**EXERCISE REQUIREMENTS:**
Collect each line of the data below that contains the string "Where", and copy those lines in full. Treat the match as case-sensitive.

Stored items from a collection
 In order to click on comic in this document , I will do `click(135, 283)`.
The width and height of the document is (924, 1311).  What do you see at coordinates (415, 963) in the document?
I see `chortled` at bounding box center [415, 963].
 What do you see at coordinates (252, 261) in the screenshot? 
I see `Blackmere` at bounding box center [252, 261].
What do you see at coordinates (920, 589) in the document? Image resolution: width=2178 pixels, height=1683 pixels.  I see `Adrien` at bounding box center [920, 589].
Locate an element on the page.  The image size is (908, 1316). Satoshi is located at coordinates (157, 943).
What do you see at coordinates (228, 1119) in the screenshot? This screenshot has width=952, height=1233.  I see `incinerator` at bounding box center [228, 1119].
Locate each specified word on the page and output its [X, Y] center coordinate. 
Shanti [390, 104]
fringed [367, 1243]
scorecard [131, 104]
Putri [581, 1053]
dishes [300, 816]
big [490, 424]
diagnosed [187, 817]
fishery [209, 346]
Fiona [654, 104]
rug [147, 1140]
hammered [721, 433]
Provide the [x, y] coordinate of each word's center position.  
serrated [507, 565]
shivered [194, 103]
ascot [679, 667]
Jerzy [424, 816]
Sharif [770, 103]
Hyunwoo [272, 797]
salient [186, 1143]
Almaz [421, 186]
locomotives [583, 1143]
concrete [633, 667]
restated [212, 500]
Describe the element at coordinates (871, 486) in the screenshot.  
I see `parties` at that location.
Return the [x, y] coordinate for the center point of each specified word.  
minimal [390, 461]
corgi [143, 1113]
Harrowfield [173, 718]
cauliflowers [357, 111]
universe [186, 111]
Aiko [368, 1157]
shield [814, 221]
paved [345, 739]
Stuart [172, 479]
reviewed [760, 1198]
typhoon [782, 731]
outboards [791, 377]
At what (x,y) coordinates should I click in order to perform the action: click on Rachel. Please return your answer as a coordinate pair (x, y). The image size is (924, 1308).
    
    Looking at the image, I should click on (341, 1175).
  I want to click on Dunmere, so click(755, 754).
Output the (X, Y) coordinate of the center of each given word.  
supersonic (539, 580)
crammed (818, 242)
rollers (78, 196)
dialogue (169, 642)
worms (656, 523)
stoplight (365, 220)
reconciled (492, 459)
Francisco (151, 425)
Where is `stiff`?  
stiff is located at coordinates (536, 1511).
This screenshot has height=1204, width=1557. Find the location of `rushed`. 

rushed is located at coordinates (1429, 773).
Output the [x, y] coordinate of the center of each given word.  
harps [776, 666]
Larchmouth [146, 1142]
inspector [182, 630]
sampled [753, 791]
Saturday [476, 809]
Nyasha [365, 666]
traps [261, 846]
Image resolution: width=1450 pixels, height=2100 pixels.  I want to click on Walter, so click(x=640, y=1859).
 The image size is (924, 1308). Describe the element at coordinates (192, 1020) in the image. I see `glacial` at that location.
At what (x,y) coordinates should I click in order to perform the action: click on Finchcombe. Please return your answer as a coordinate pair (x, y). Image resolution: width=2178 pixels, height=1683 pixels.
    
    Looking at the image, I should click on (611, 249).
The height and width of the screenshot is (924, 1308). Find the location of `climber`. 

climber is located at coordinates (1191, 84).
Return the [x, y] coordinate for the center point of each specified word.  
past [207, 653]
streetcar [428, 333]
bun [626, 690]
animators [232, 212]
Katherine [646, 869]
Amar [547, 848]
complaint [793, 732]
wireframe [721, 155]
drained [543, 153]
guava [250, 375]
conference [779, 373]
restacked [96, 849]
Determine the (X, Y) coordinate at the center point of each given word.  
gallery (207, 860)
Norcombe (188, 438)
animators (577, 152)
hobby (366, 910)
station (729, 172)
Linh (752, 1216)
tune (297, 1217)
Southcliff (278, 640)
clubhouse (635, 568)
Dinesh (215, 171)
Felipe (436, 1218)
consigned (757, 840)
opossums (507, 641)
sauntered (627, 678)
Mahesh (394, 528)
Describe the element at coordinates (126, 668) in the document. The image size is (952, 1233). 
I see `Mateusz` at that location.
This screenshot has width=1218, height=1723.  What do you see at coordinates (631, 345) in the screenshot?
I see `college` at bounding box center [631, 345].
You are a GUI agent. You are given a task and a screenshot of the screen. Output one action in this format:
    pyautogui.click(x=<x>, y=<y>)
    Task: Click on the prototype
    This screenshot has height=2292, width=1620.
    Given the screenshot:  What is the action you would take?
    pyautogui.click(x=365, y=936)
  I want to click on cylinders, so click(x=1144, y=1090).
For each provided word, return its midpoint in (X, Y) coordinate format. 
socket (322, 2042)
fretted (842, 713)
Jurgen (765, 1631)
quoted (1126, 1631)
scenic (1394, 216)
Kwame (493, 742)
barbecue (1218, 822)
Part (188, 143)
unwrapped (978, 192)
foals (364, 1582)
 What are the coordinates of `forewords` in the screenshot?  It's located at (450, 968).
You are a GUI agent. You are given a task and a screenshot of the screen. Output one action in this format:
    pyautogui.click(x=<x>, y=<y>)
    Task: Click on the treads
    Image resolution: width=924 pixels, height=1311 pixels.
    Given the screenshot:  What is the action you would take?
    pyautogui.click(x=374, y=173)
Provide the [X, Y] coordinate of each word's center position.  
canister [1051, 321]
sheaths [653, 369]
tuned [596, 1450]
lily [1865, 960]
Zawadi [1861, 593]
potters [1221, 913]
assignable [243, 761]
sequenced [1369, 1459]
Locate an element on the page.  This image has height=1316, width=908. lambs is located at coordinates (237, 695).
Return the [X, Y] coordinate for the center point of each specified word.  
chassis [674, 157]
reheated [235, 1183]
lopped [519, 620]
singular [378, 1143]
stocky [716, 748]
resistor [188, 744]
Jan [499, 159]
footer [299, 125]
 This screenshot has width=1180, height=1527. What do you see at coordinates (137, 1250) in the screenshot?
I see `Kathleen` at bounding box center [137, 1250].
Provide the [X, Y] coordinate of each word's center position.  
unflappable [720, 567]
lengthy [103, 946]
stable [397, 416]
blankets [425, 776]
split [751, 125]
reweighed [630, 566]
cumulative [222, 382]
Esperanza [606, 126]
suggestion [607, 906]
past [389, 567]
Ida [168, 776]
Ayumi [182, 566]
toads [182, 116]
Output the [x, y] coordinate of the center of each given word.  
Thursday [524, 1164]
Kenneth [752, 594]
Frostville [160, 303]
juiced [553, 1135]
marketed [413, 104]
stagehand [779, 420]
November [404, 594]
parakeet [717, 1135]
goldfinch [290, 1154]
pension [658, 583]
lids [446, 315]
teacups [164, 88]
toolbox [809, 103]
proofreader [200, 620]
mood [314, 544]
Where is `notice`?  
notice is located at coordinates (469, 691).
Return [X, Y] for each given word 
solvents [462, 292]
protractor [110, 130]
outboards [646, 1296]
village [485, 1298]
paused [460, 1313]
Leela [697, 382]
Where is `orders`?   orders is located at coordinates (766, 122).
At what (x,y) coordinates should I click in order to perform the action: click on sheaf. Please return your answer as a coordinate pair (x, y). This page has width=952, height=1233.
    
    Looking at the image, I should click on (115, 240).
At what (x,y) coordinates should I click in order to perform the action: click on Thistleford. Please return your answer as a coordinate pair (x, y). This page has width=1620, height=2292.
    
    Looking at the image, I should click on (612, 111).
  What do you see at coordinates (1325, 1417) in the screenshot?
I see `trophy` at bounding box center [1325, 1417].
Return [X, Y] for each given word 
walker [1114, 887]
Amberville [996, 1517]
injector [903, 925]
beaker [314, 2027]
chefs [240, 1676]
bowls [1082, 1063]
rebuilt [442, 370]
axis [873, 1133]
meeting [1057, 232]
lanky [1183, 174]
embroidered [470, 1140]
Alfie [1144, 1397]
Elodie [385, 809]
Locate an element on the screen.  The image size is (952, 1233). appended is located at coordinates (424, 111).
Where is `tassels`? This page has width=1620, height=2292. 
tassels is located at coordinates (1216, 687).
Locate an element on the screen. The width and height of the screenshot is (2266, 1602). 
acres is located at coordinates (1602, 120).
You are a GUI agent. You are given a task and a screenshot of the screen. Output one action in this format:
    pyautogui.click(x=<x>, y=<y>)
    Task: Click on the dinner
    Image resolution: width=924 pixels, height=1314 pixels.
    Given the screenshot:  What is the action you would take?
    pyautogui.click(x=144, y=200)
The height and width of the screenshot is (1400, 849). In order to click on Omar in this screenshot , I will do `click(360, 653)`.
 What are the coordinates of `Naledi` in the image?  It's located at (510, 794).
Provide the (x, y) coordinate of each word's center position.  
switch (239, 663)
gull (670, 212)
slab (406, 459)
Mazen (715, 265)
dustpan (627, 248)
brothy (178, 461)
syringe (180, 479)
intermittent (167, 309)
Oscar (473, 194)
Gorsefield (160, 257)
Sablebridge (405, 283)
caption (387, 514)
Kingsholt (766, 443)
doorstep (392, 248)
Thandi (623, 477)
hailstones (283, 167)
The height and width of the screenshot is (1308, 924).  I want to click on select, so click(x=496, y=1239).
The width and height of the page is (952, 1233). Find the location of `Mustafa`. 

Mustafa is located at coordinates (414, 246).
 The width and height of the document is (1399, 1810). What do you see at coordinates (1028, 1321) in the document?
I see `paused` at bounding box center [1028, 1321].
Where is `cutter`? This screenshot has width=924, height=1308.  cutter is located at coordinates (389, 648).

**FULL SOLUTION:**
Where is `stiff`?  
Where is `notice`?  
Where is `orders`?   orders is located at coordinates (766, 122).
Where is `tassels`? This page has width=1620, height=2292. 
Where is `cutter`? This screenshot has width=924, height=1308.  cutter is located at coordinates (389, 648).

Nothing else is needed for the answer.